Work required: Only the pictures are to be left out; set down the rest of the records exactly.

Supplied information:
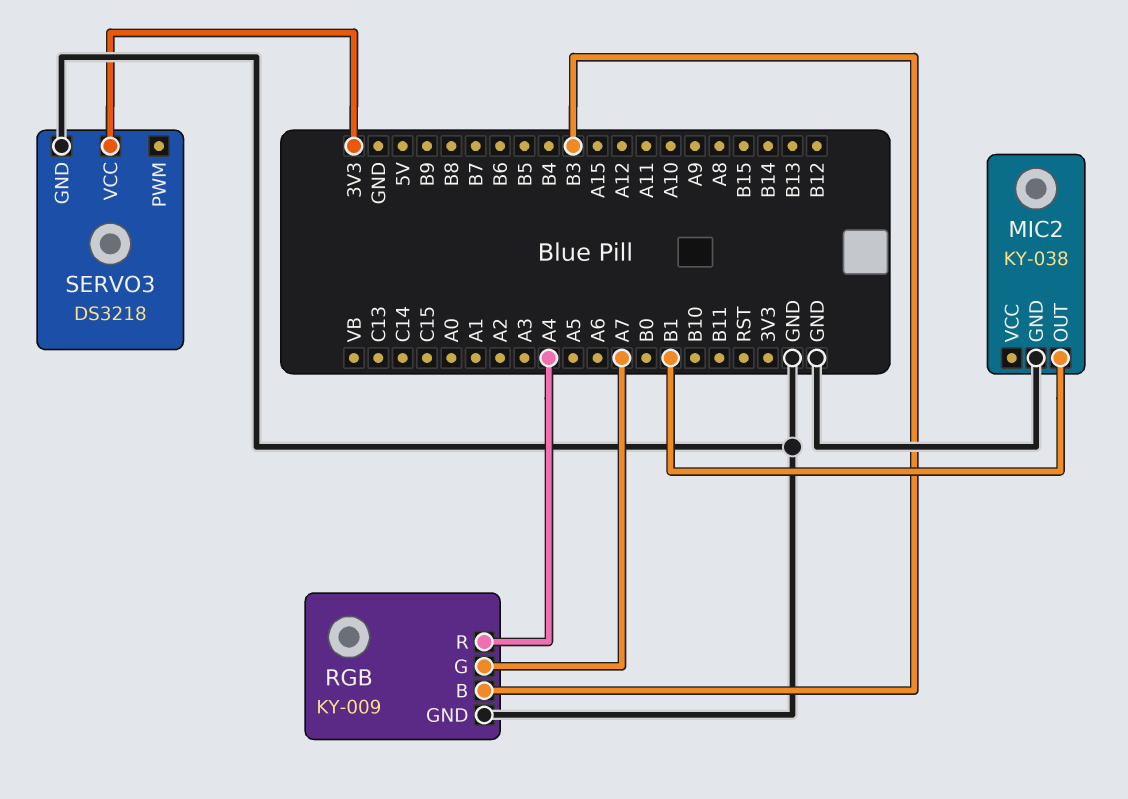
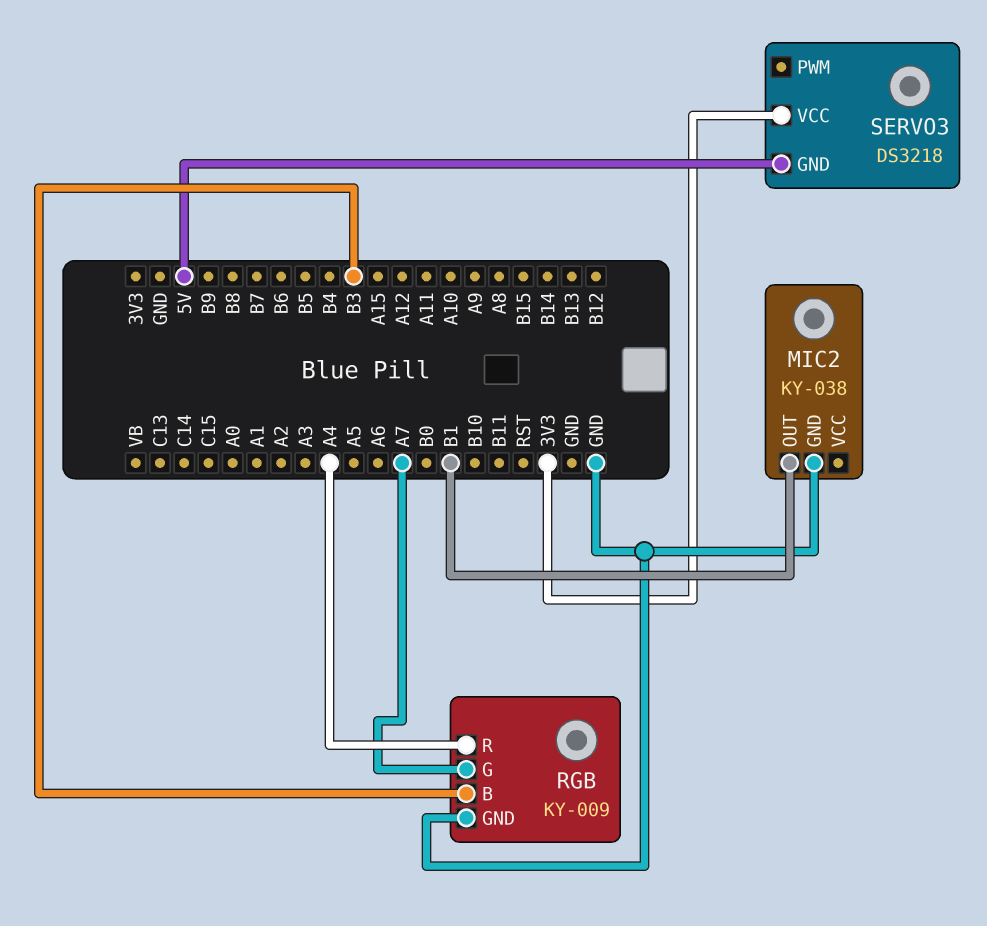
SERVO3 pin GND: GND -> 5V

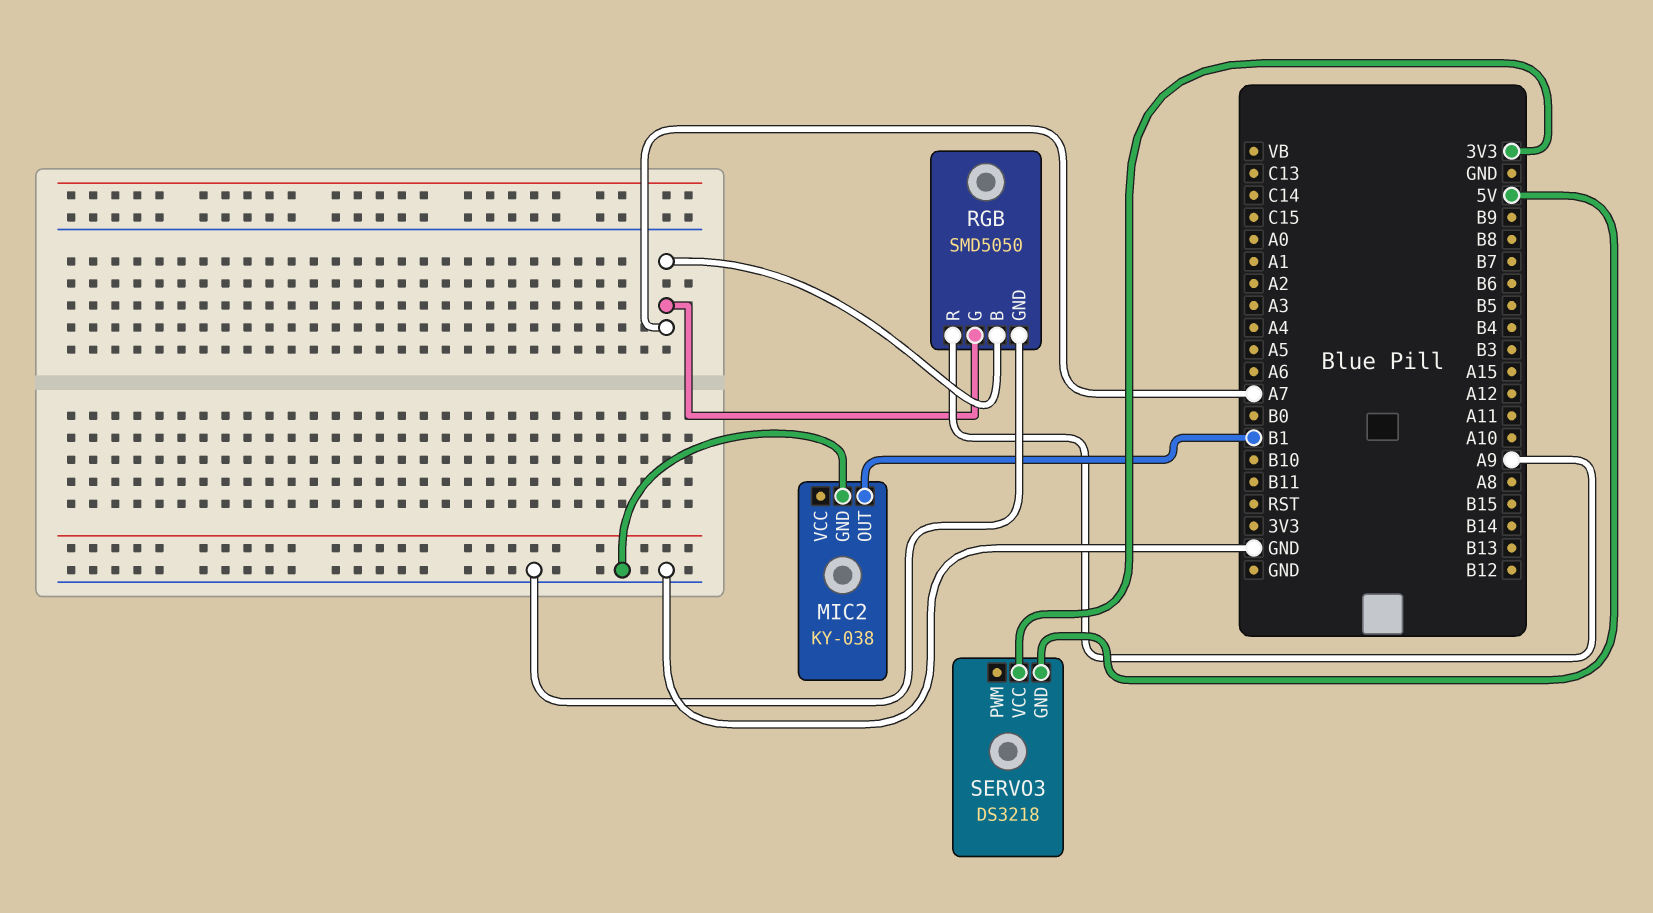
RGB: KY-009 -> SMD5050
RGB pin B: B3 -> A7
RGB pin R: A4 -> A9

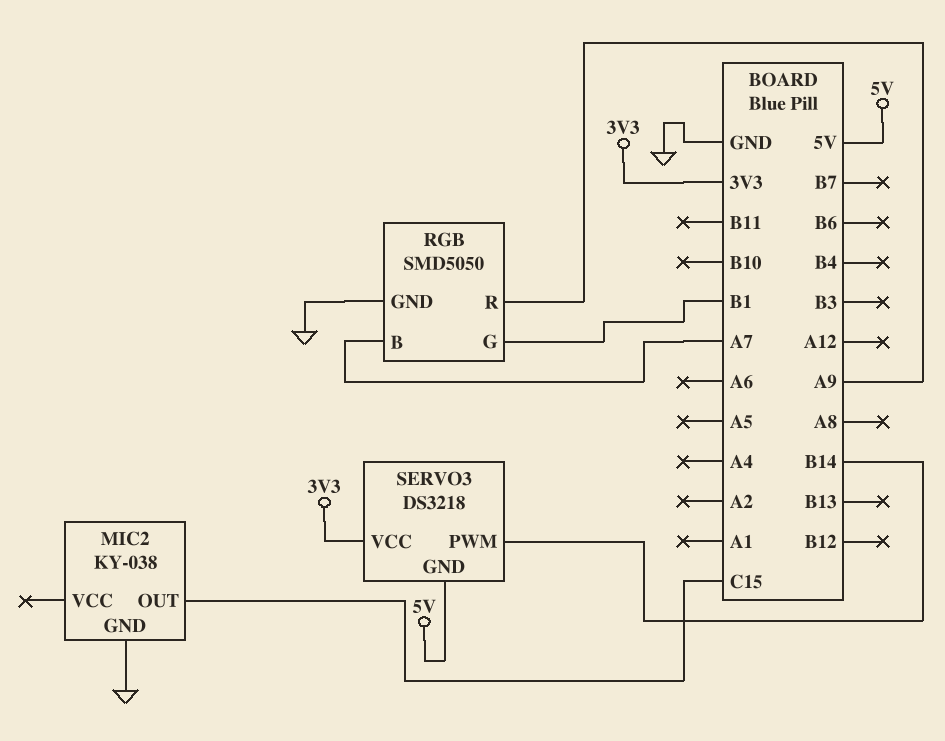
MIC2 pin OUT: B1 -> C15
RGB pin G: A7 -> B1
SERVO3 pin PWM: none -> B14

Solution below:
SERVO3 pin GND: GND -> 5V

RGB: KY-009 -> SMD5050
RGB pin B: B3 -> A7
RGB pin R: A4 -> A9

MIC2 pin OUT: B1 -> C15
RGB pin G: A7 -> B1
SERVO3 pin PWM: none -> B14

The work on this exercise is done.